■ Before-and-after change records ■
-- Opening Marker --

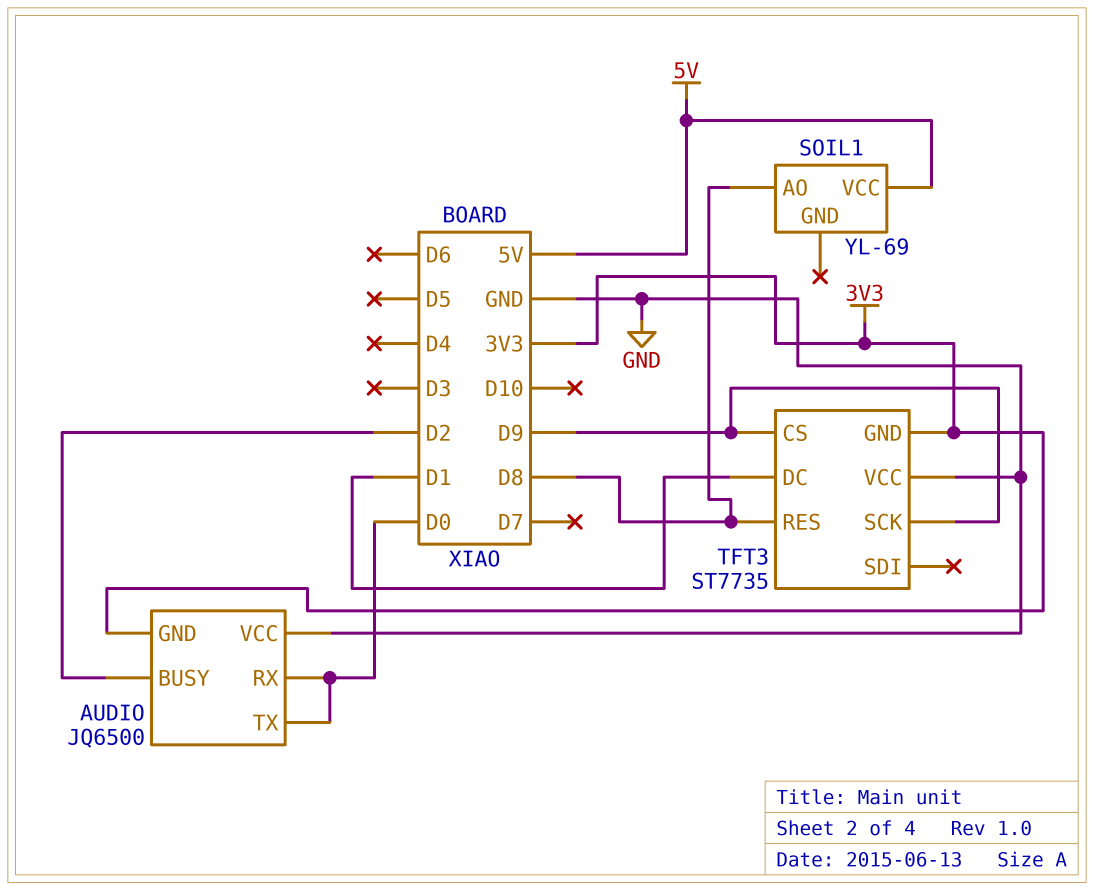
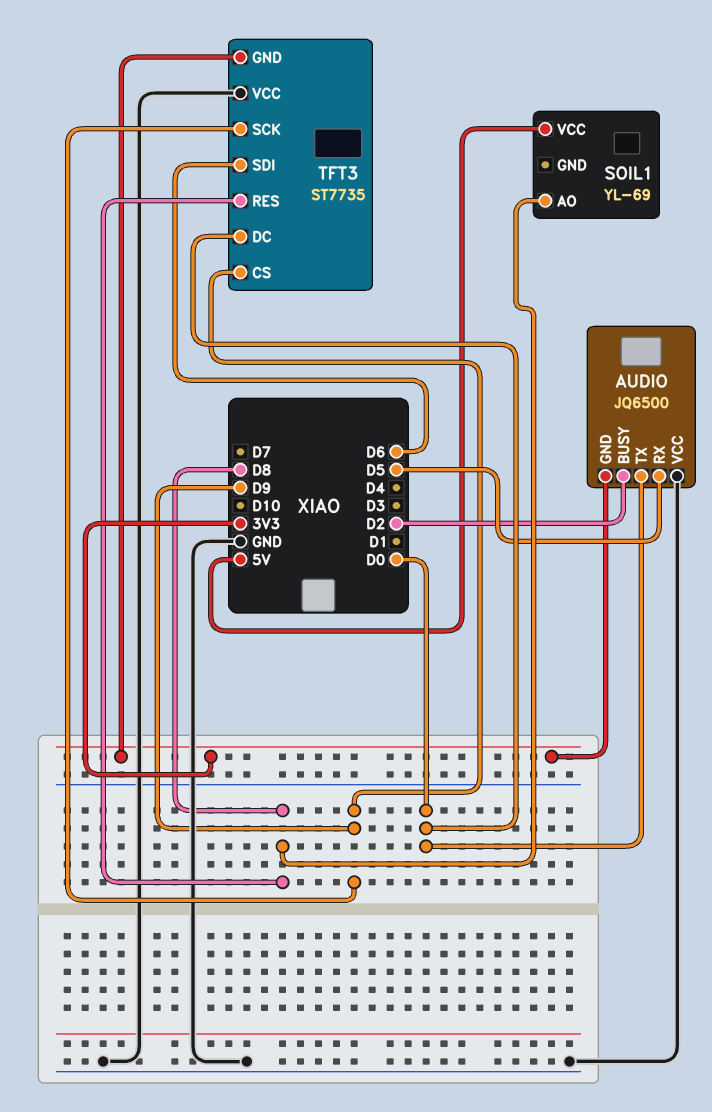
AUDIO pin RX: D0 -> D5
TFT3 pin DC: D1 -> D0
TFT3 pin SDI: none -> D6

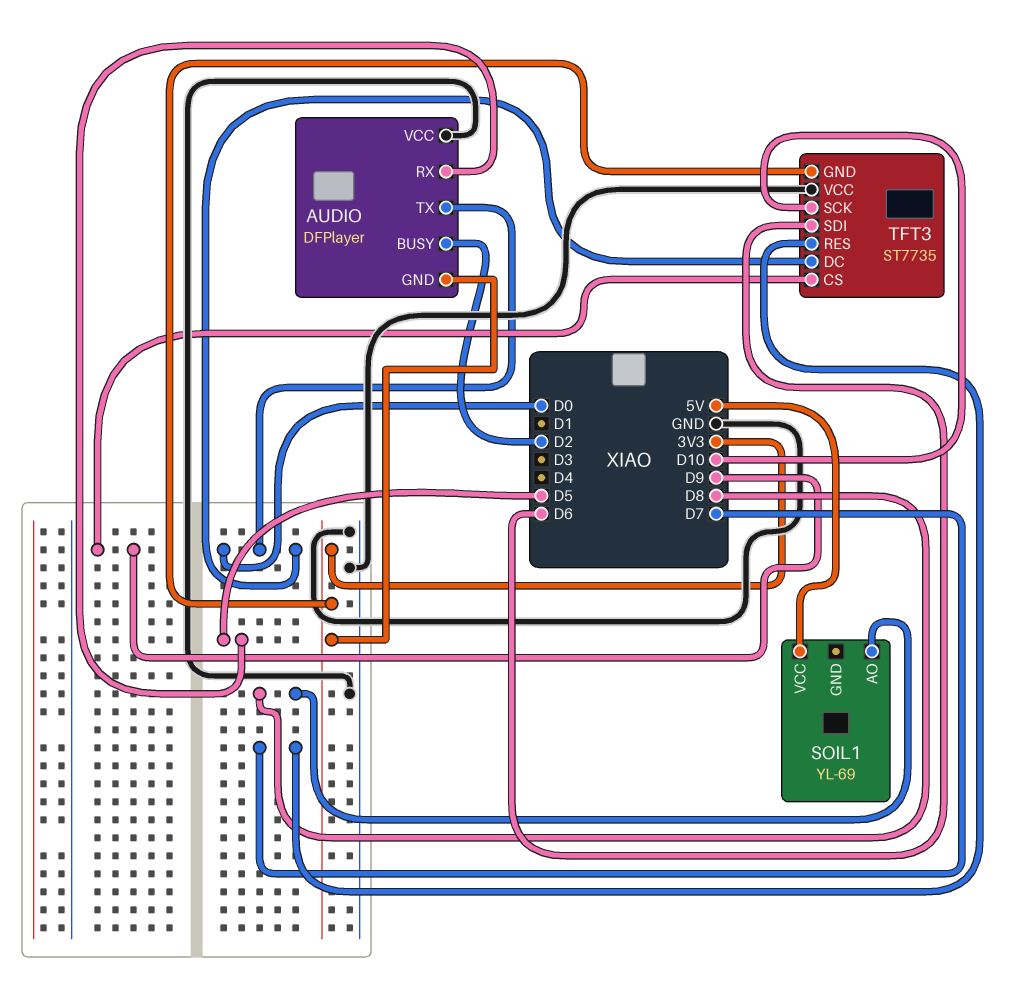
AUDIO: JQ6500 -> DFPlayer
TFT3 pin RES: D8 -> D7
TFT3 pin SCK: D9 -> D10

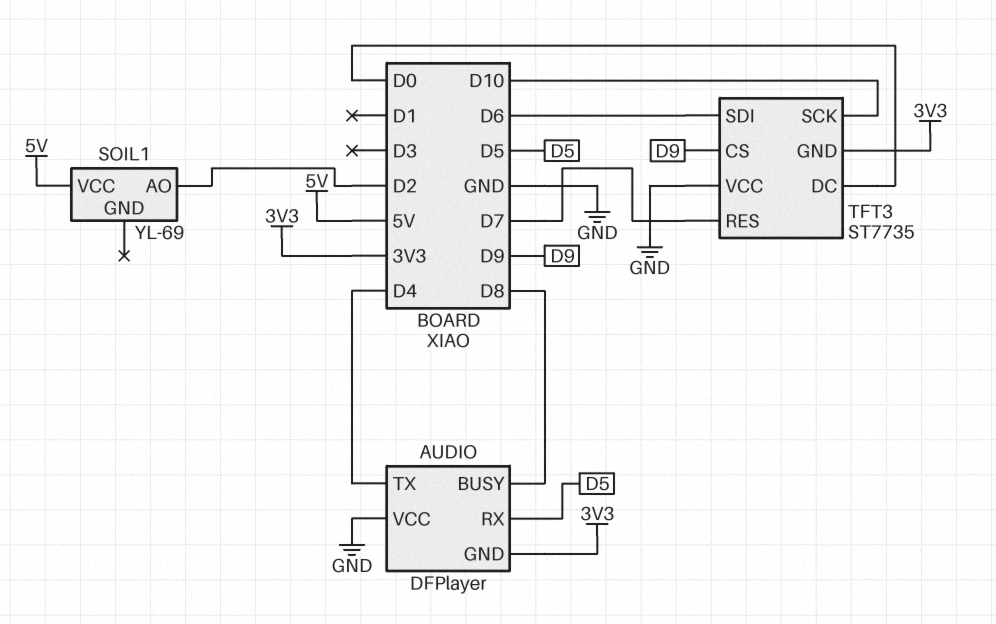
AUDIO pin BUSY: D2 -> D8
AUDIO pin TX: D0 -> D4
SOIL1 pin AO: D8 -> D2

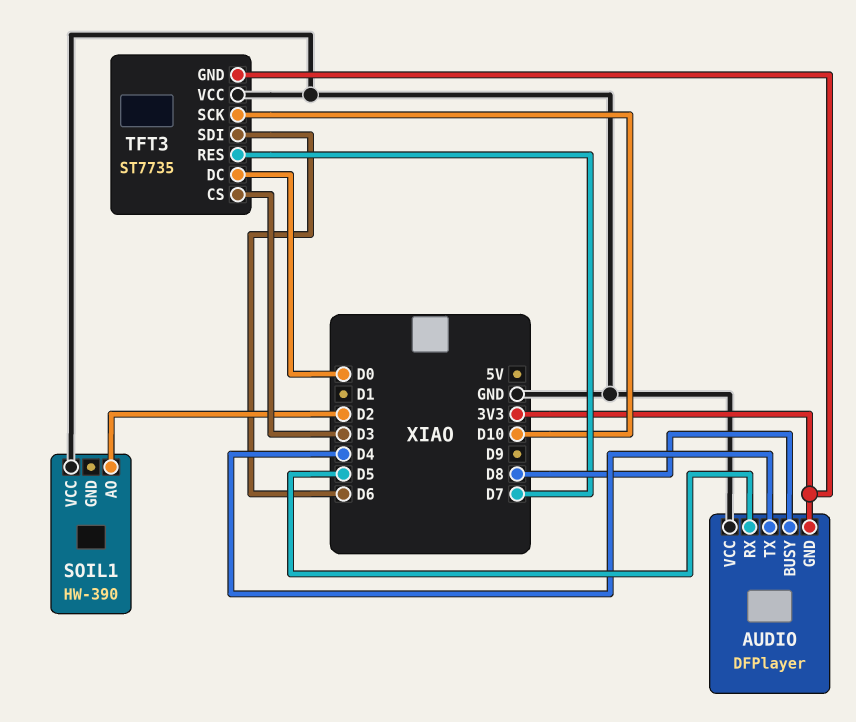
SOIL1: YL-69 -> HW-390
SOIL1 pin VCC: 5V -> GND
TFT3 pin CS: D9 -> D3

-- Closing Marker --

■ Instructions to follow ■
Quote exactly, and only, the lines from the one containing "AUDIO: JQ6500 -> DFPlayer" through the last line of the records above, both included; leave out any pictures.

■ Final answer ■
AUDIO: JQ6500 -> DFPlayer
TFT3 pin RES: D8 -> D7
TFT3 pin SCK: D9 -> D10

AUDIO pin BUSY: D2 -> D8
AUDIO pin TX: D0 -> D4
SOIL1 pin AO: D8 -> D2

SOIL1: YL-69 -> HW-390
SOIL1 pin VCC: 5V -> GND
TFT3 pin CS: D9 -> D3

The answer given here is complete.